= Work instructions =
Extract every line of the material that holds the string "size".

(Beginning of Data to use)

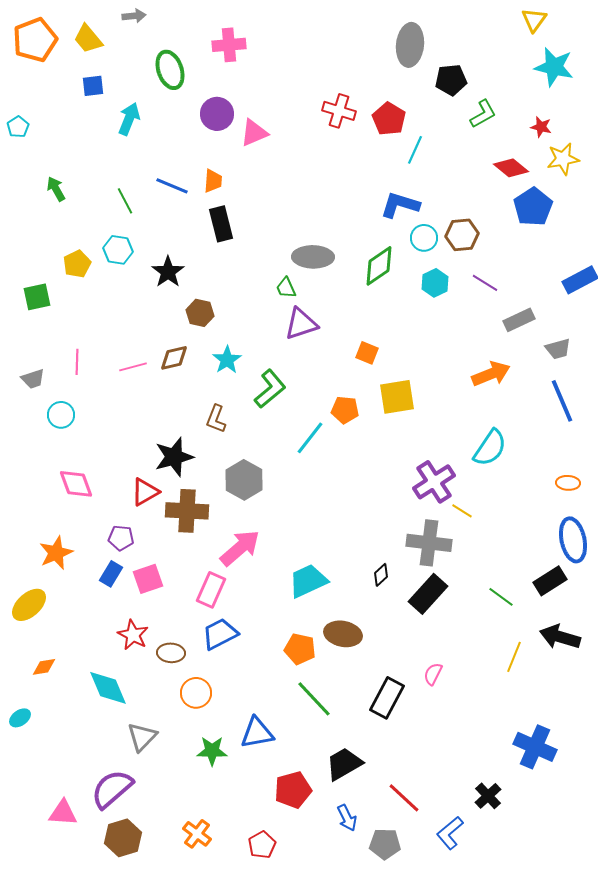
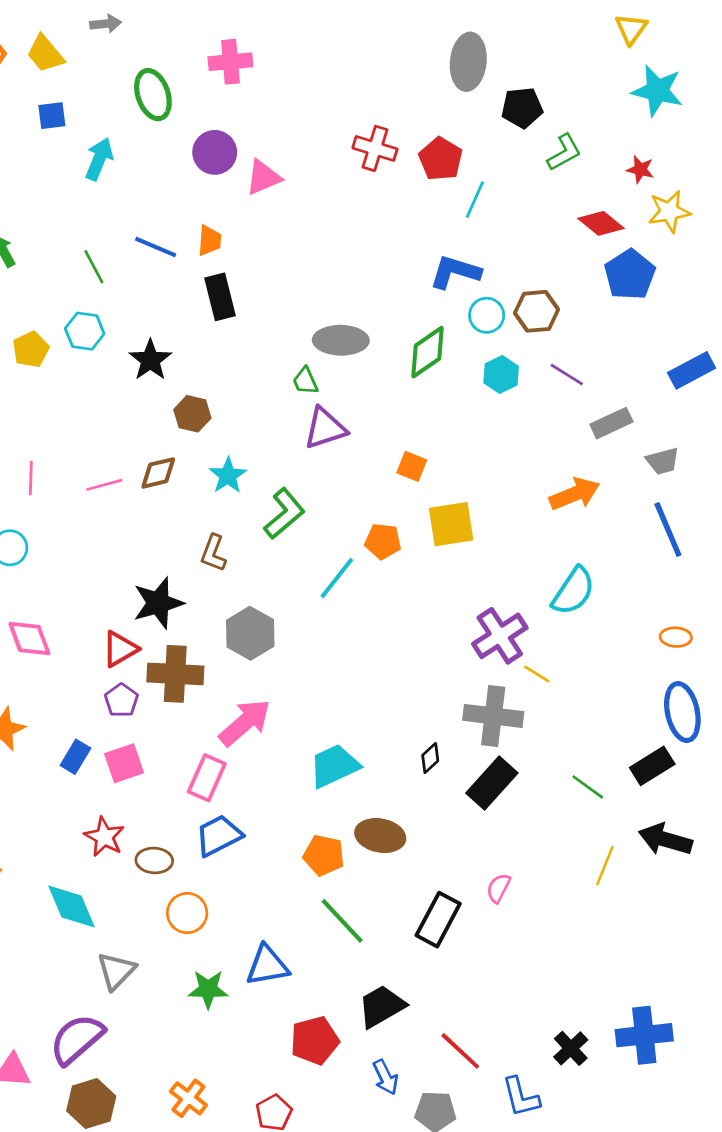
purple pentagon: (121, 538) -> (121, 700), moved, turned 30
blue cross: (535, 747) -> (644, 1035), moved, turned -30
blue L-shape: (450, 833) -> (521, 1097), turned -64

(End of Data to use)
(Beginning of Data to use)

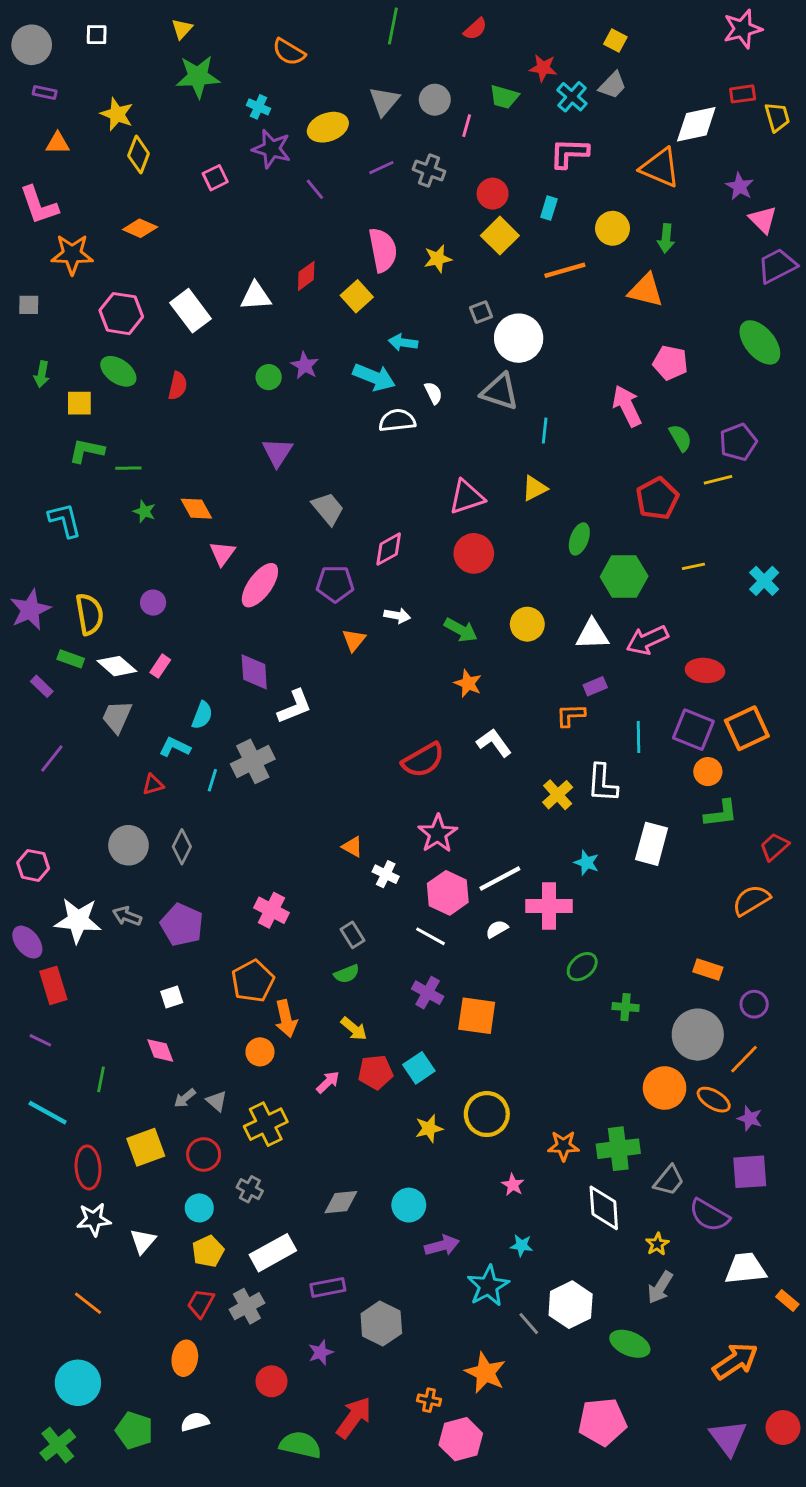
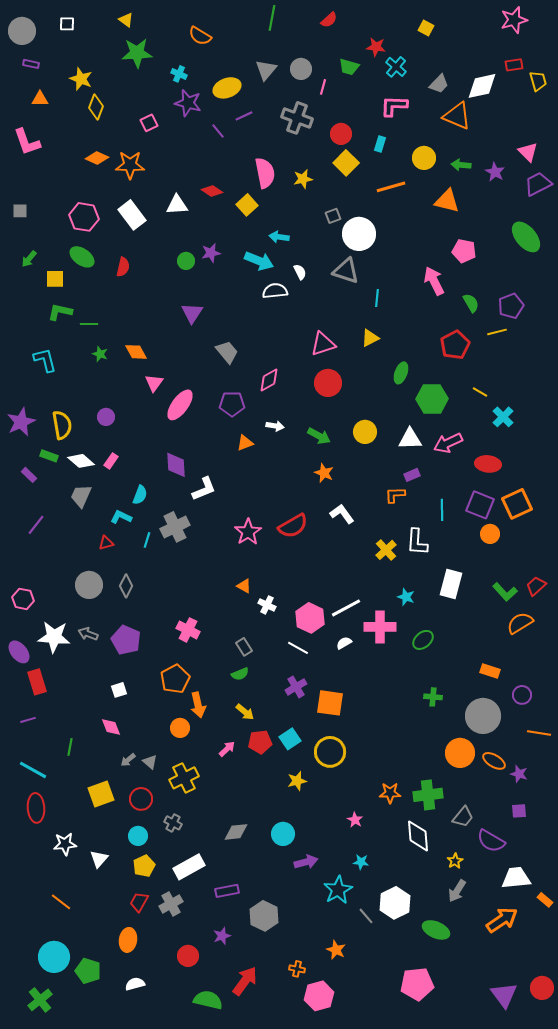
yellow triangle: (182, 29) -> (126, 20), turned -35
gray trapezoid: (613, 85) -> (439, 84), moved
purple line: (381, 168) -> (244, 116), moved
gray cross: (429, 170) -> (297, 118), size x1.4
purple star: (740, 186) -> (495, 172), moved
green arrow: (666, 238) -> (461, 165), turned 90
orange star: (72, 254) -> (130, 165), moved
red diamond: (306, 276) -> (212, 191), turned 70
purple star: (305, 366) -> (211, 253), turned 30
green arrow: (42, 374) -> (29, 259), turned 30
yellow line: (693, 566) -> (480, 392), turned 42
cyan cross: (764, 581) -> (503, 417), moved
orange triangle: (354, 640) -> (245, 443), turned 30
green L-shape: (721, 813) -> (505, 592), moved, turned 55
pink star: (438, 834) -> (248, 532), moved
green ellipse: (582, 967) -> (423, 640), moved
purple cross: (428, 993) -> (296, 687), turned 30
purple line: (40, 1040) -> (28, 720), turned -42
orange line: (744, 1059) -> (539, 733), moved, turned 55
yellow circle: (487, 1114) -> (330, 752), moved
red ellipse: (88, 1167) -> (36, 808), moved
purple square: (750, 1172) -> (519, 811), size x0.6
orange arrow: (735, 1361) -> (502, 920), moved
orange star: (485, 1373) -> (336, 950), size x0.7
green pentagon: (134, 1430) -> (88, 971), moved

(End of Data to use)
(Beginning of Data to use)

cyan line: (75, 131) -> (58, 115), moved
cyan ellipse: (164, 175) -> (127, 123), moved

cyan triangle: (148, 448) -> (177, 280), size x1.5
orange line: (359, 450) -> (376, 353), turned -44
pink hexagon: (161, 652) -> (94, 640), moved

(End of Data to use)

= Solution to this task =
gray cross: (429, 170) -> (297, 118), size x1.4
purple square: (750, 1172) -> (519, 811), size x0.6
orange star: (485, 1373) -> (336, 950), size x0.7
cyan triangle: (148, 448) -> (177, 280), size x1.5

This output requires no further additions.